◆ **DESCRIPTION OF THE TASK**:
Only the number is needed: count the lines below that hold the string "black".

◆ **SOURCE DATA**:
▽

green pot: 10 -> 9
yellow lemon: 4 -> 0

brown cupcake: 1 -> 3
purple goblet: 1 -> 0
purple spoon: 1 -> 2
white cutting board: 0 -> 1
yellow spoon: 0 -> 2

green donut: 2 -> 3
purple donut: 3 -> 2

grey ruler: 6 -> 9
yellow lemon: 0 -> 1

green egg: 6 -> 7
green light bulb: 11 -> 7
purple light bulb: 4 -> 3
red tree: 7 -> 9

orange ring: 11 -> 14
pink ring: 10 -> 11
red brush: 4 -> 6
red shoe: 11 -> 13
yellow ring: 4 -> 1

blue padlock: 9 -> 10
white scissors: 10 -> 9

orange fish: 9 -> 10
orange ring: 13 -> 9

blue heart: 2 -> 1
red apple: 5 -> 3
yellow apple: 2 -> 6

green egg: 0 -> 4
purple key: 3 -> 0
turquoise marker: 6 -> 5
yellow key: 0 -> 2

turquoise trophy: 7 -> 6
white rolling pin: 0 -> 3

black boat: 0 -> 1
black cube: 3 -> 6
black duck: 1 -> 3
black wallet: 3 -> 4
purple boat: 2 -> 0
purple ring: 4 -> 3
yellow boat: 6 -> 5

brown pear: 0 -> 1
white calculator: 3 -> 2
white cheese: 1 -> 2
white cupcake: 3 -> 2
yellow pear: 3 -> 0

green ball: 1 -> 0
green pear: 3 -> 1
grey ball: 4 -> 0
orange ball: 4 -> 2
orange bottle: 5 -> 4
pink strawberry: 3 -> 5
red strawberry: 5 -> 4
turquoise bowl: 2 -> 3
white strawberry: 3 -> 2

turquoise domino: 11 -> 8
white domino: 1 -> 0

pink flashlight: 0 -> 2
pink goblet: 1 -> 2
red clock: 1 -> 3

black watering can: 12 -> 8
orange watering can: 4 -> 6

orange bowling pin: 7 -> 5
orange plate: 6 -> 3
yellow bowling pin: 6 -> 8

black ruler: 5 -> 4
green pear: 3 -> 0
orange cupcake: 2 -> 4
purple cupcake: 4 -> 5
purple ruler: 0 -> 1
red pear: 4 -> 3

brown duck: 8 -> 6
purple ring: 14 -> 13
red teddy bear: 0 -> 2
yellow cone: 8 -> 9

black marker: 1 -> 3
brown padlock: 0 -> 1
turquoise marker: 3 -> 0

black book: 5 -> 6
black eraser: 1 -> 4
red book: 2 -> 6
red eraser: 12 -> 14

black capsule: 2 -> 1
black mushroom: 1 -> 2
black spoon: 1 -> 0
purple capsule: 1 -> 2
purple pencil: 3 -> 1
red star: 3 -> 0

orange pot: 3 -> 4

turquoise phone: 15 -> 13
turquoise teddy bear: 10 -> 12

△

◆ **ANSWER TO THIS PROBLEM**:
12